[WHAT THE TASK REQUIRES]
Below are records; copy every line in them that holds the word "Metric".

[SOURCE MATERIAL]

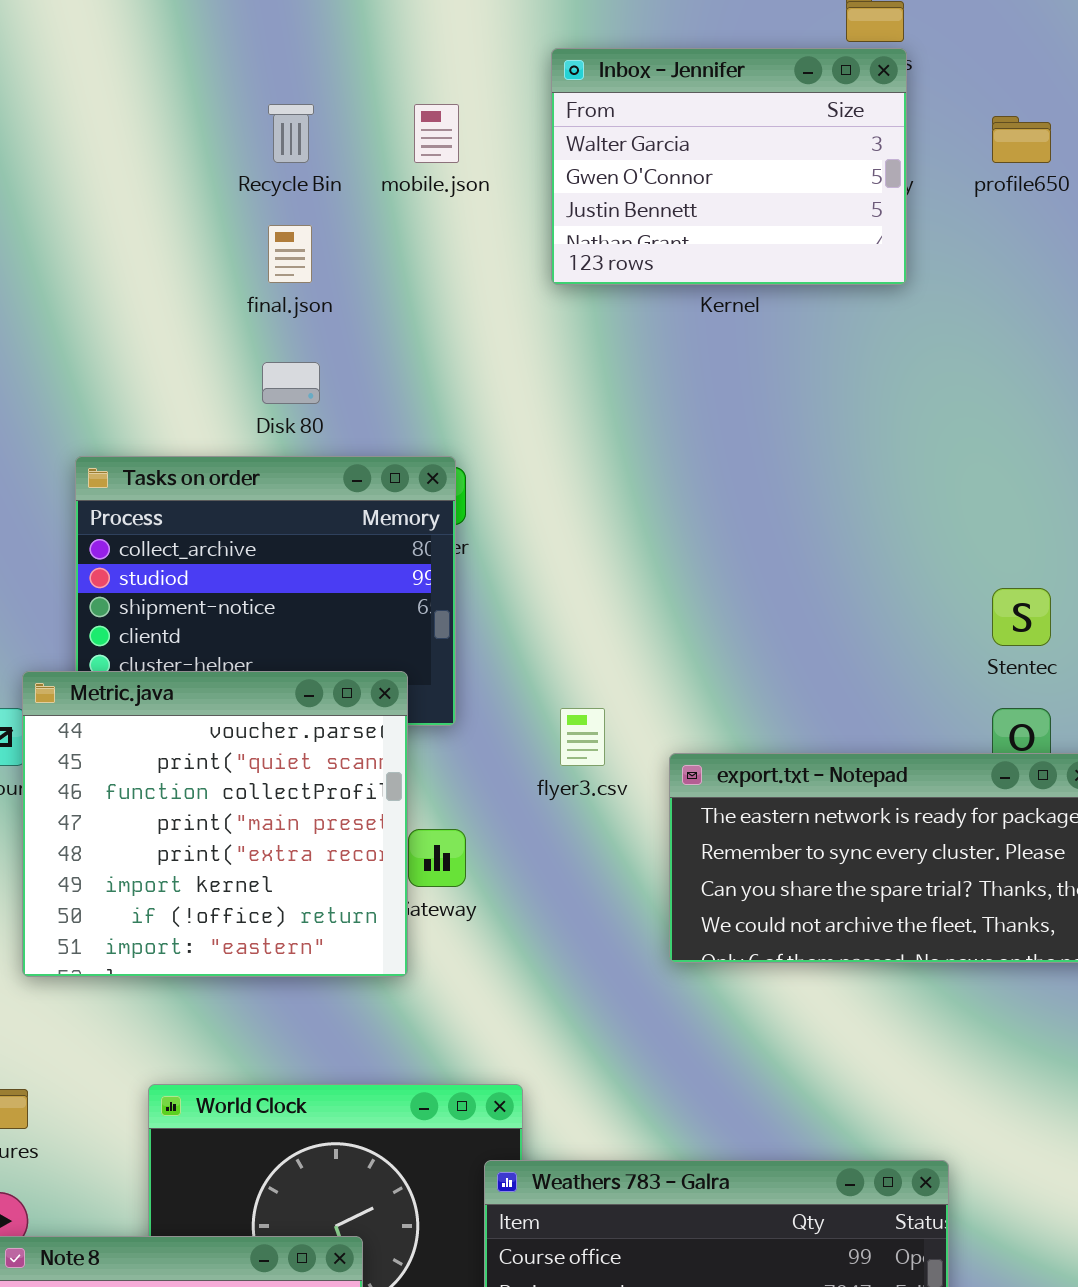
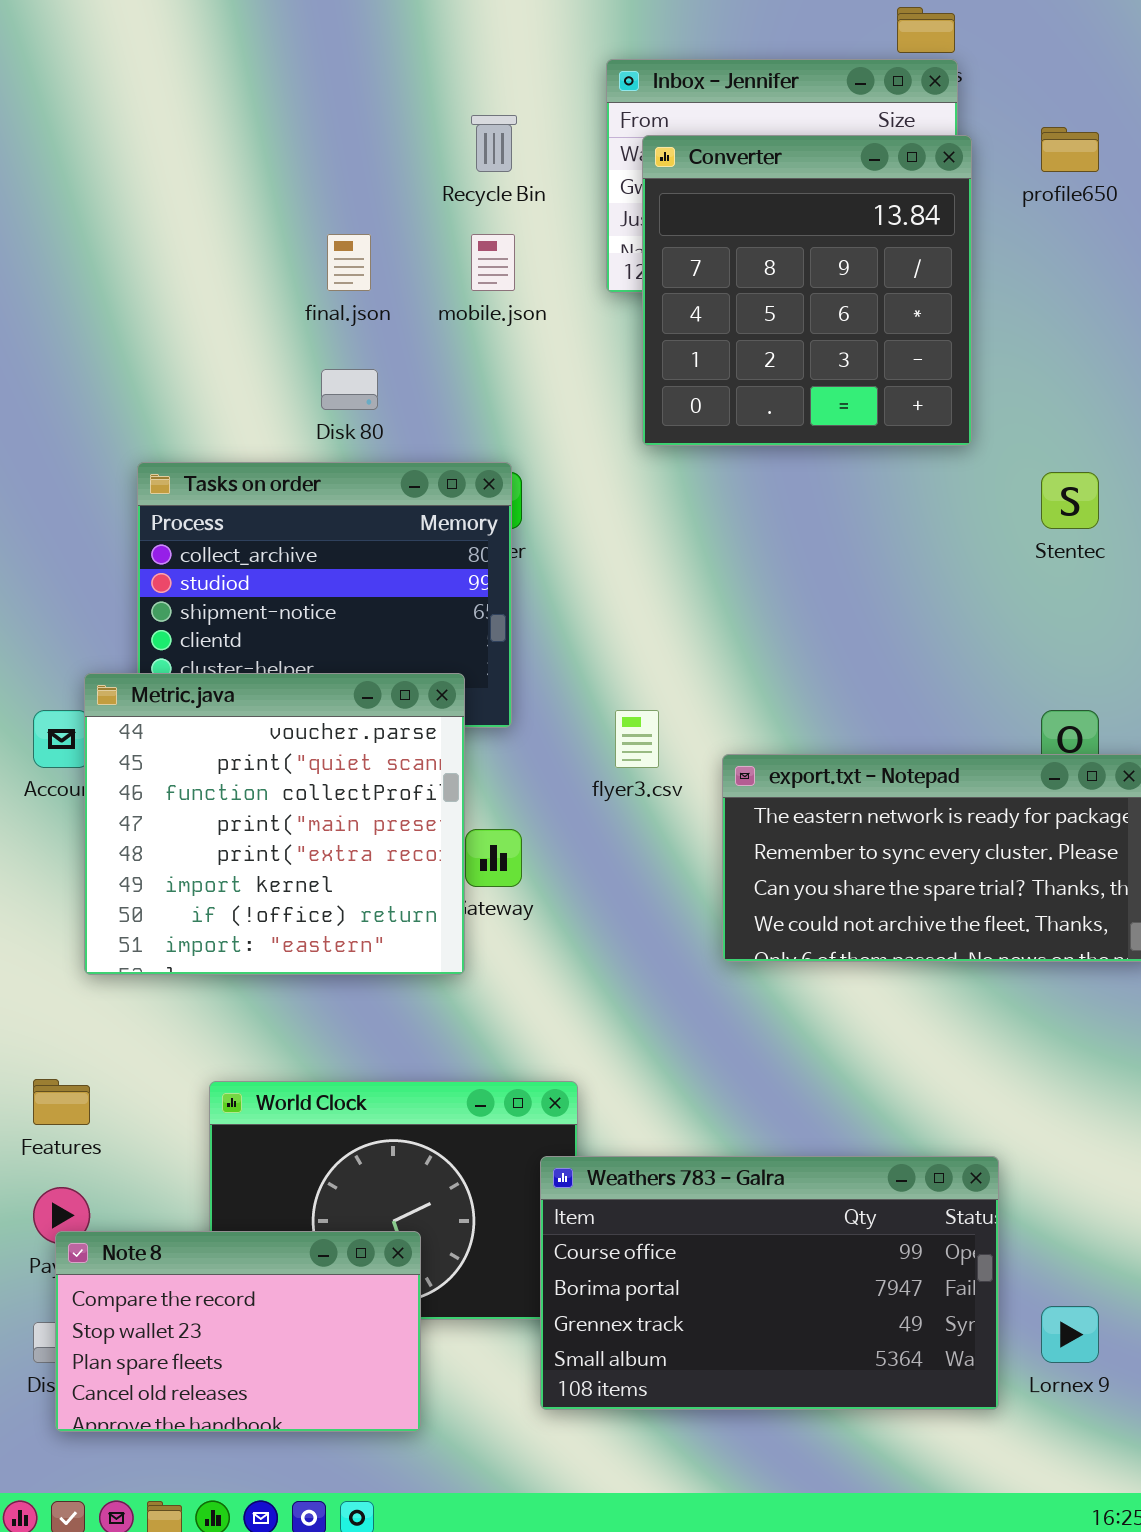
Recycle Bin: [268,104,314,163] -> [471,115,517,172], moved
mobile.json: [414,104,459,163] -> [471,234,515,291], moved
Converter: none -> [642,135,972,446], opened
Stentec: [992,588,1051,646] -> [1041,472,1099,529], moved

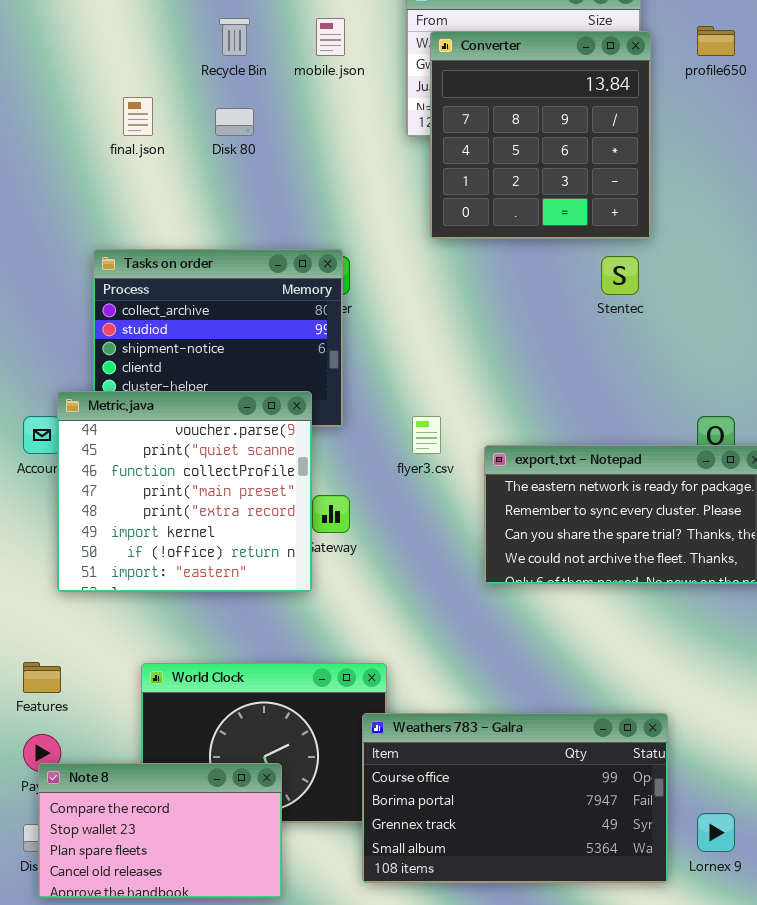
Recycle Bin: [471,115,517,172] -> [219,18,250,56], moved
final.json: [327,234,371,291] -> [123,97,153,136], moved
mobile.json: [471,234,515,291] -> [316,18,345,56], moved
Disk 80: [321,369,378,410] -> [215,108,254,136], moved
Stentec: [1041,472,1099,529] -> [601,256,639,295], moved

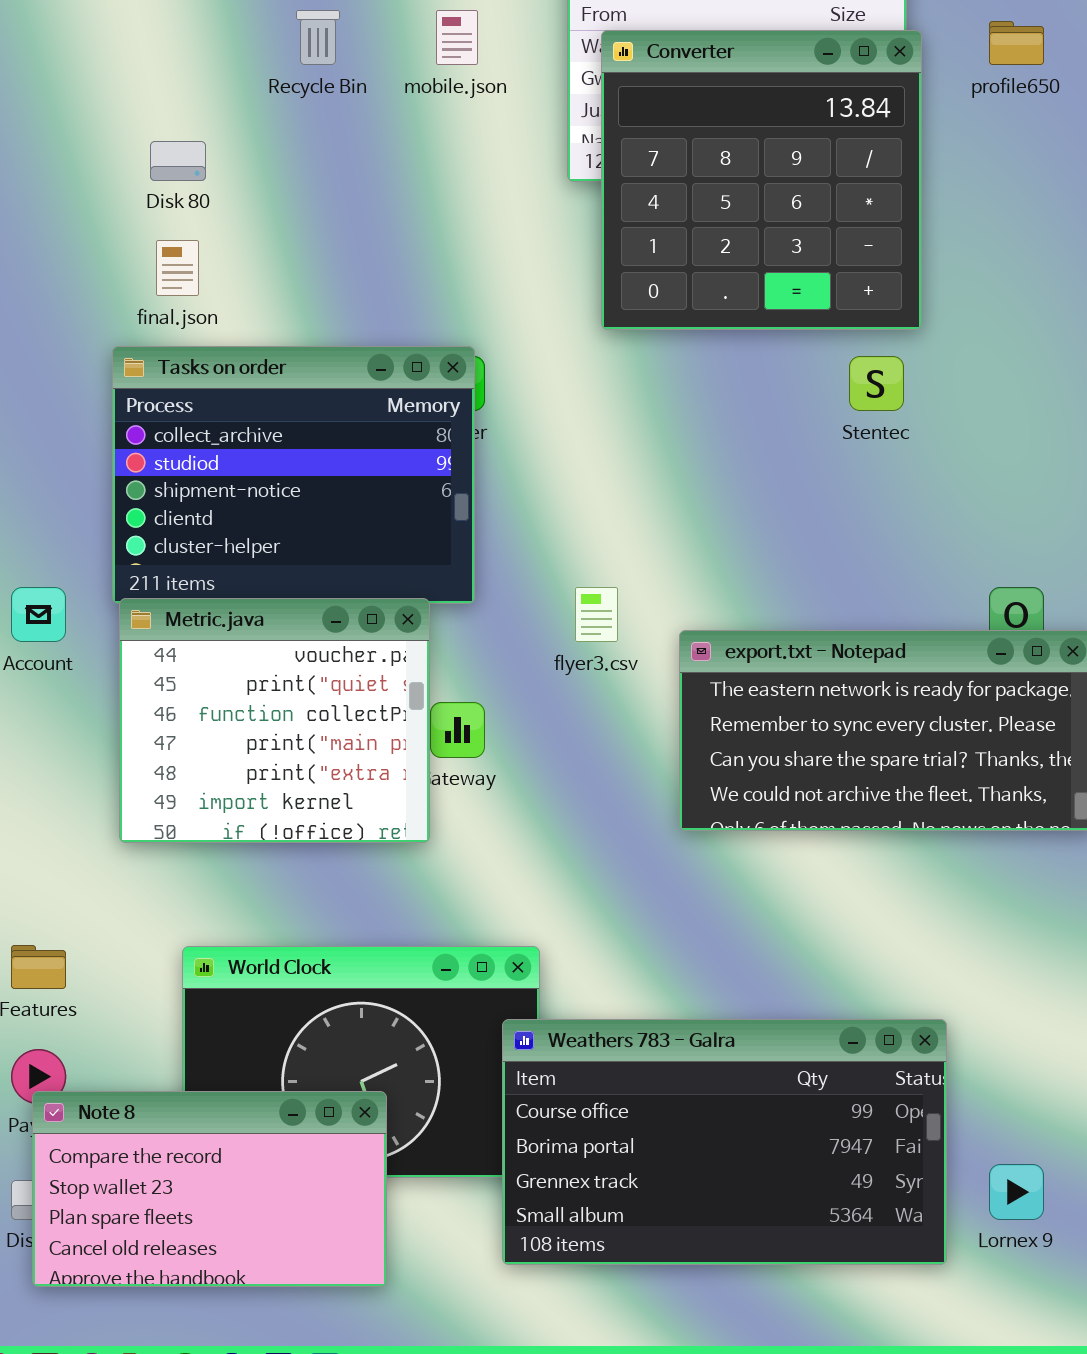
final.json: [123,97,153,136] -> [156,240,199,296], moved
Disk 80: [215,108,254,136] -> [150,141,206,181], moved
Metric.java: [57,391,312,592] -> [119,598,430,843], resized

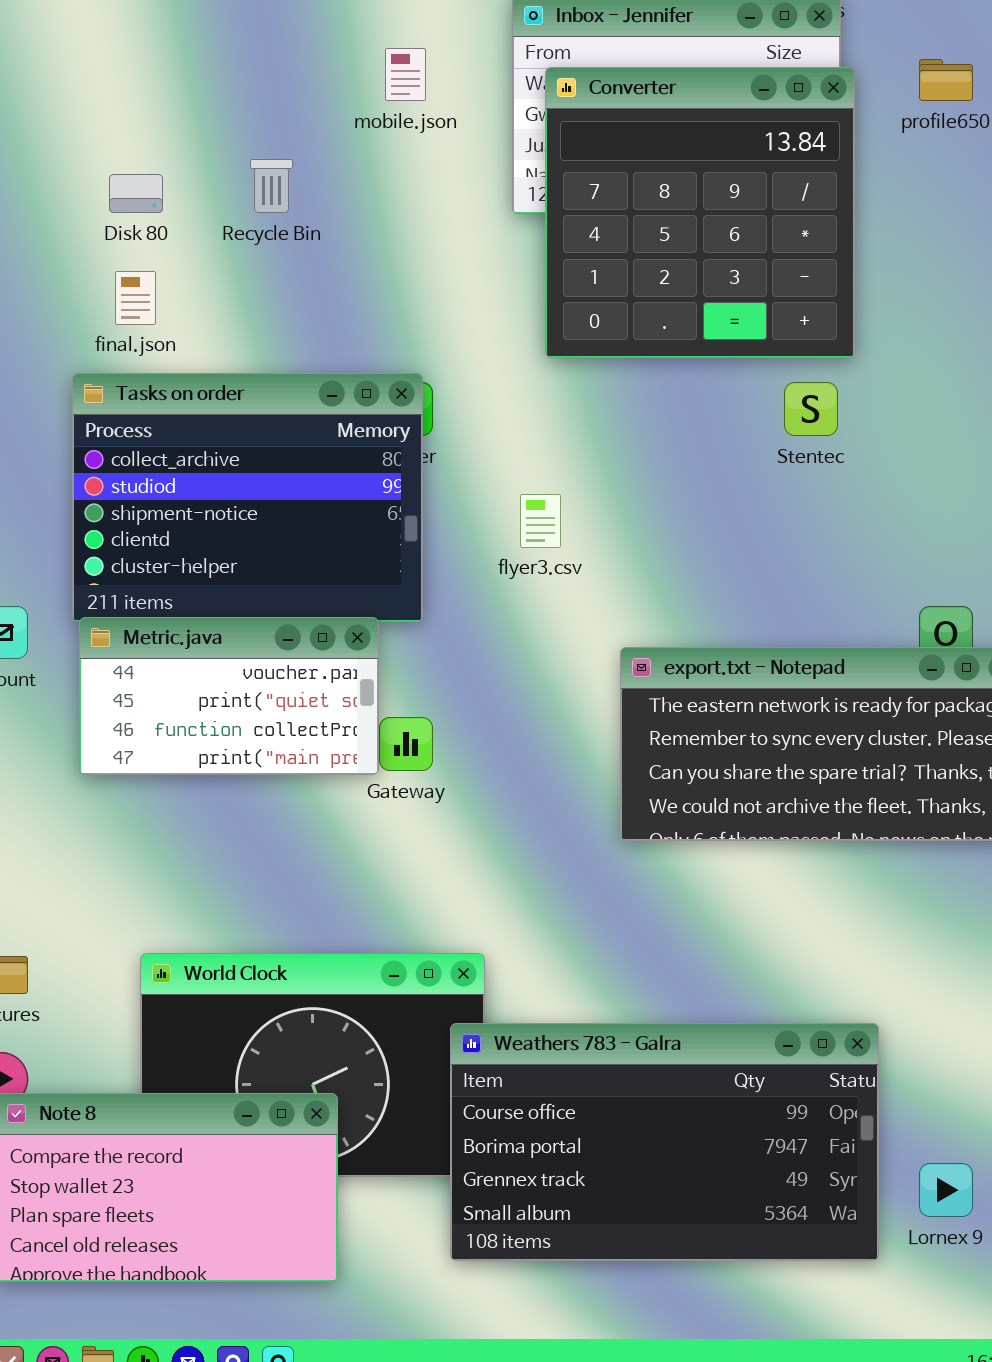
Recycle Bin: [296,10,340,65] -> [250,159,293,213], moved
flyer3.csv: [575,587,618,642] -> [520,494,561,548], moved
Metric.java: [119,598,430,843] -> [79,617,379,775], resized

==

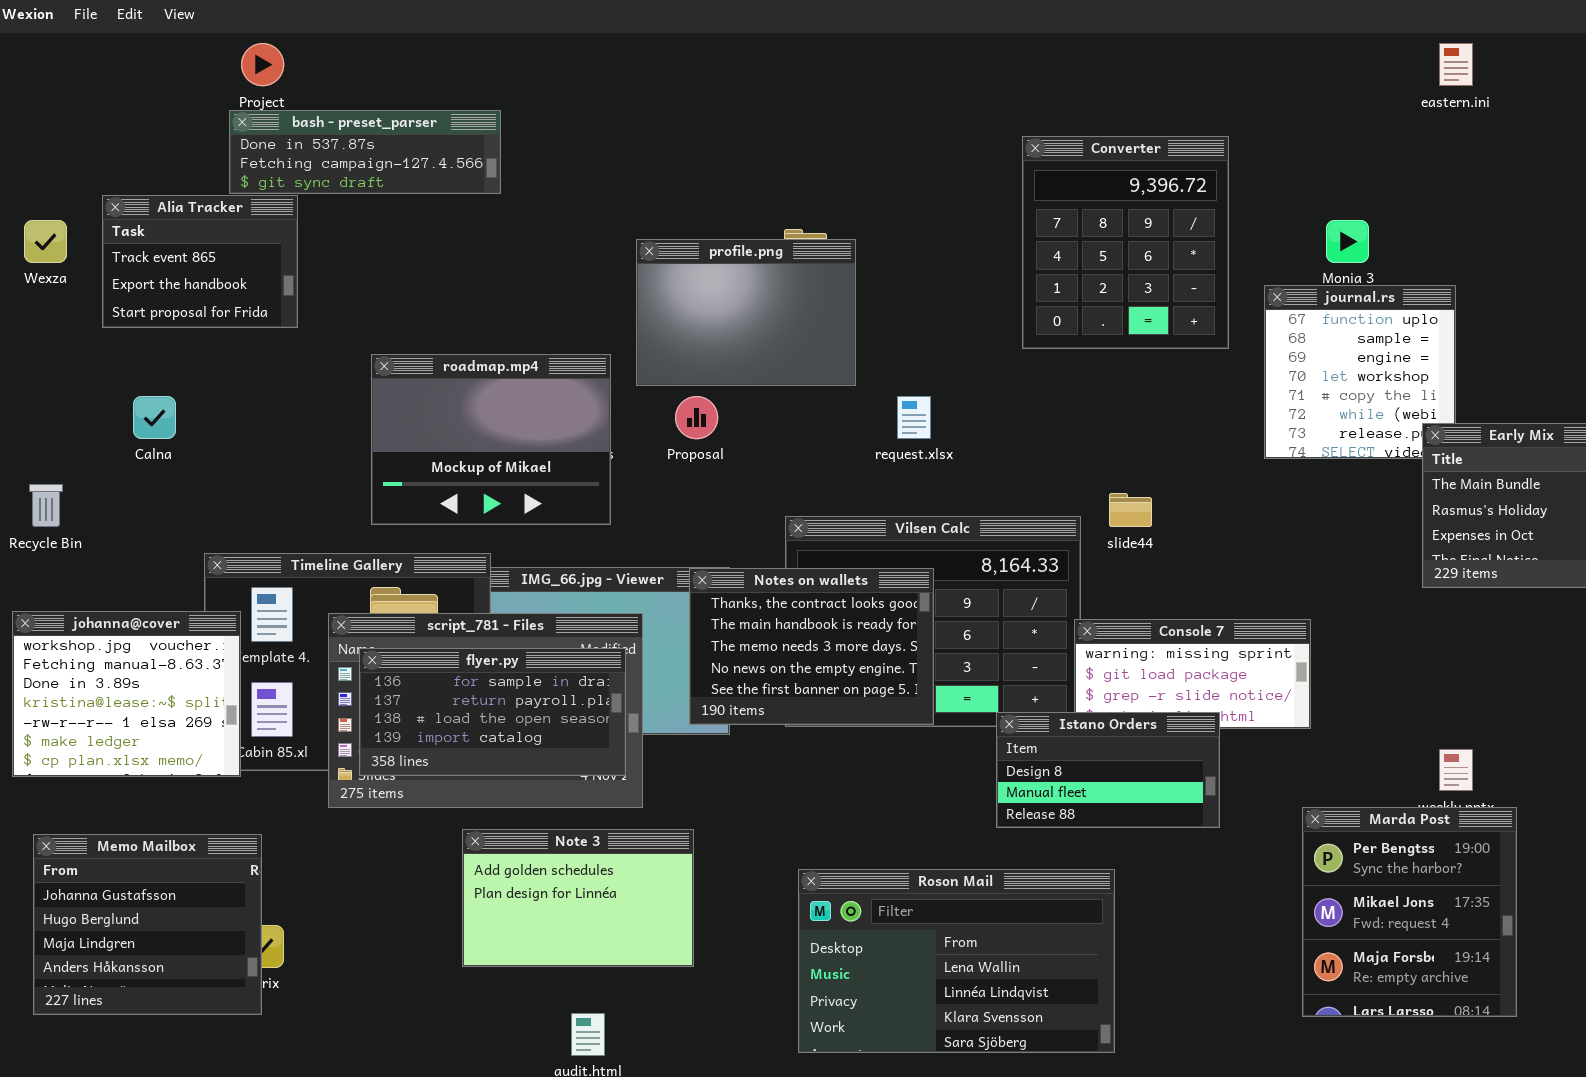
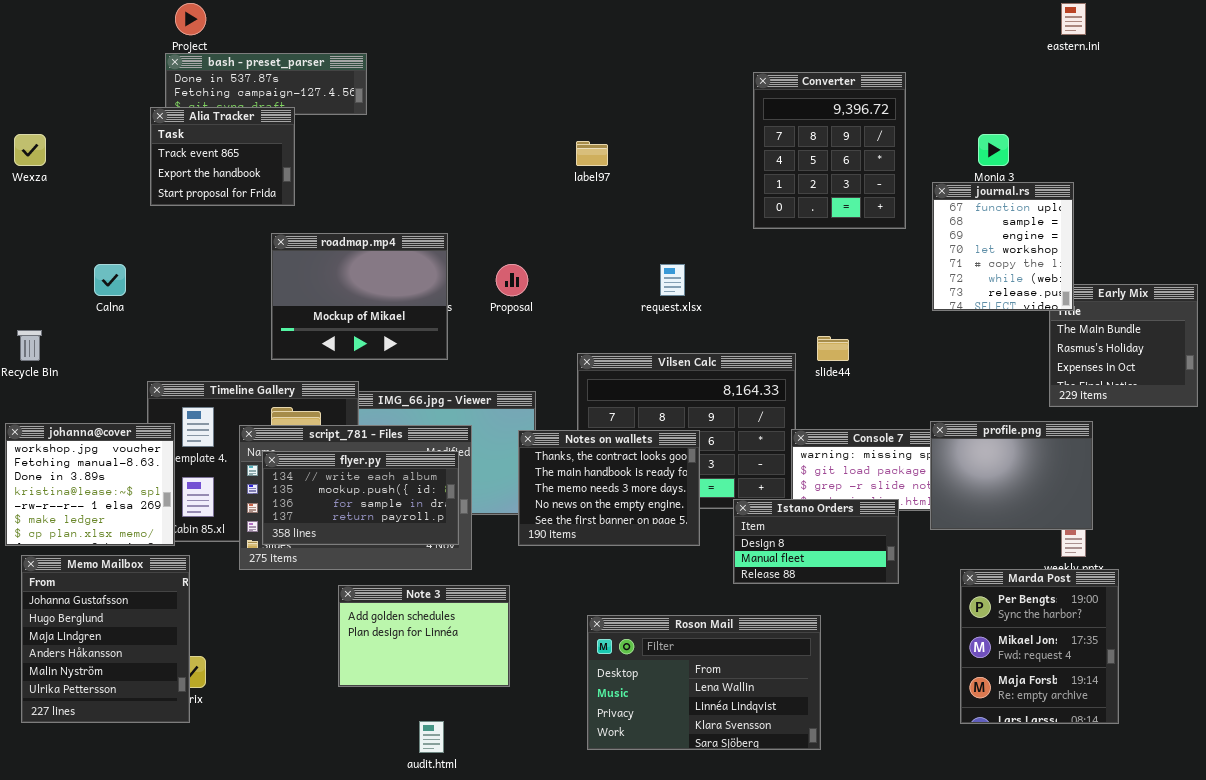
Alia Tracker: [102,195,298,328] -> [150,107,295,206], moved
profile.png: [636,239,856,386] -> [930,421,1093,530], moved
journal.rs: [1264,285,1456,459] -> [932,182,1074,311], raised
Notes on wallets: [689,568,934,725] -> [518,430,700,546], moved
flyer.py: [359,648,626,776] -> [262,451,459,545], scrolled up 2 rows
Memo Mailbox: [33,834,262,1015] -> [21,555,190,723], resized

[RESPONSE]
Metric.java: [57,391,312,592] -> [119,598,430,843], resized
Metric.java: [119,598,430,843] -> [79,617,379,775], resized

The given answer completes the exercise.